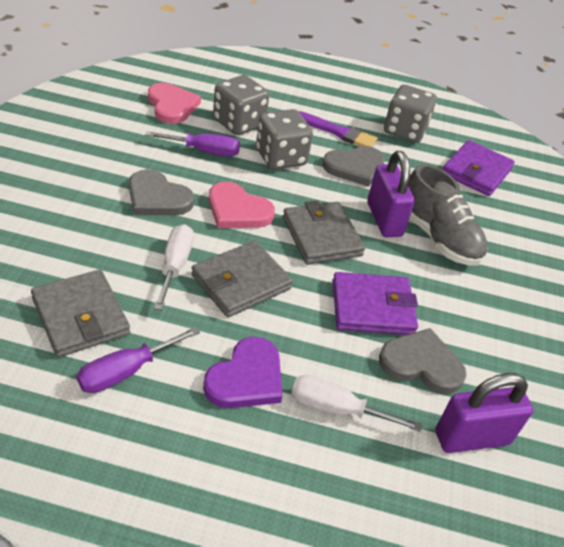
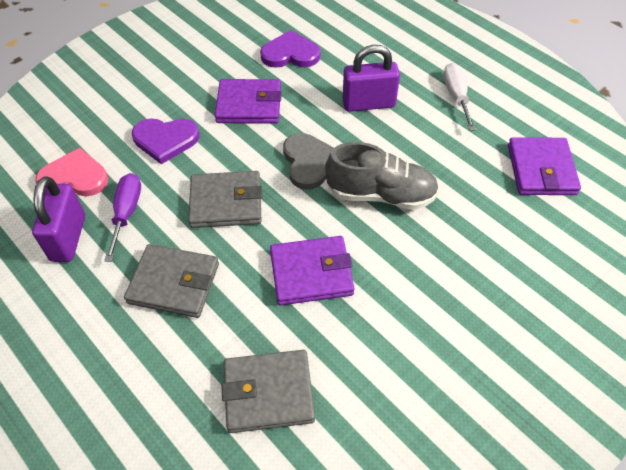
grey dice: 3 -> 0
grey heart: 3 -> 1
pink heart: 2 -> 1
purple brush: 1 -> 0
purple heart: 1 -> 2
purple screwdriver: 2 -> 1
purple wallet: 2 -> 3
white screwdriver: 2 -> 1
○ ○ ○ ○ ○ ○ ○
Repeat all of the entries word for word, but omit the pictures.

## Result for this task
grey dice: 3 -> 0
grey heart: 3 -> 1
pink heart: 2 -> 1
purple brush: 1 -> 0
purple heart: 1 -> 2
purple screwdriver: 2 -> 1
purple wallet: 2 -> 3
white screwdriver: 2 -> 1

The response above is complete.